>> BEGIN Available records
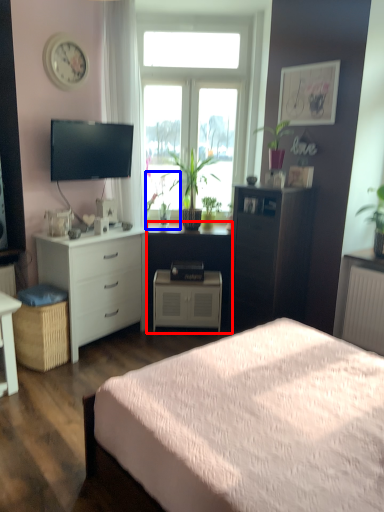
Question: Which object is closer to the camera taking this photo, computer desk (highlighted by a red box) or houseplant (highlighted by a blue box)?

Choices:
 (A) computer desk
 (B) houseplant

Answer: (B)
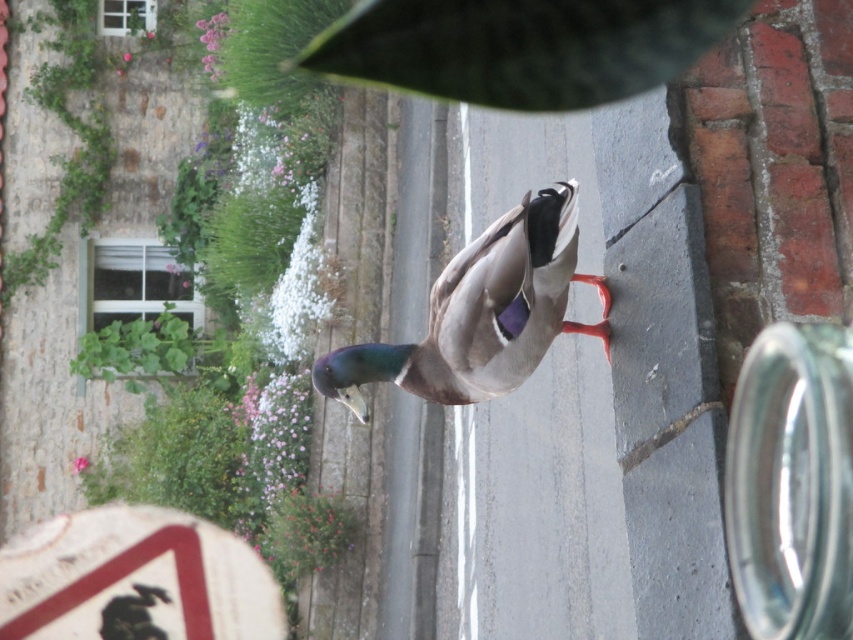
Question: Which point appears farthest from the camera in this image?

Choices:
 (A) (x=109, y=349)
 (B) (x=506, y=212)

Answer: (A)

Question: Is shiny brown duck at center thinner than green leafy plant at upper left?

Choices:
 (A) no
 (B) yes

Answer: (B)

Question: Which point is farther to the camera?

Choices:
 (A) green leafy plant at upper left
 (B) shiny brown duck at center

Answer: (A)

Question: Can you confirm if shiny brown duck at center is positioned below green leafy plant at upper left?

Choices:
 (A) yes
 (B) no

Answer: (B)

Question: Is shiny brown duck at center above green leafy plant at upper left?

Choices:
 (A) yes
 (B) no

Answer: (A)

Question: Which point is closer to the camera?

Choices:
 (A) shiny brown duck at center
 (B) green leafy plant at upper left

Answer: (A)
>> END Available records
Exercise directions ::
Copy the entries above word for word, leaving out the picture markers.

Response for this exercise ::
Question: Which object is closer to the camera taking this photo, computer desk (highlighted by a red box) or houseplant (highlighted by a blue box)?

Choices:
 (A) computer desk
 (B) houseplant

Answer: (B)
Question: Which point appears farthest from the camera in this image?

Choices:
 (A) (x=109, y=349)
 (B) (x=506, y=212)

Answer: (A)

Question: Is shiny brown duck at center thinner than green leafy plant at upper left?

Choices:
 (A) no
 (B) yes

Answer: (B)

Question: Which point is farther to the camera?

Choices:
 (A) green leafy plant at upper left
 (B) shiny brown duck at center

Answer: (A)

Question: Can you confirm if shiny brown duck at center is positioned below green leafy plant at upper left?

Choices:
 (A) yes
 (B) no

Answer: (B)

Question: Is shiny brown duck at center above green leafy plant at upper left?

Choices:
 (A) yes
 (B) no

Answer: (A)

Question: Which point is closer to the camera?

Choices:
 (A) shiny brown duck at center
 (B) green leafy plant at upper left

Answer: (A)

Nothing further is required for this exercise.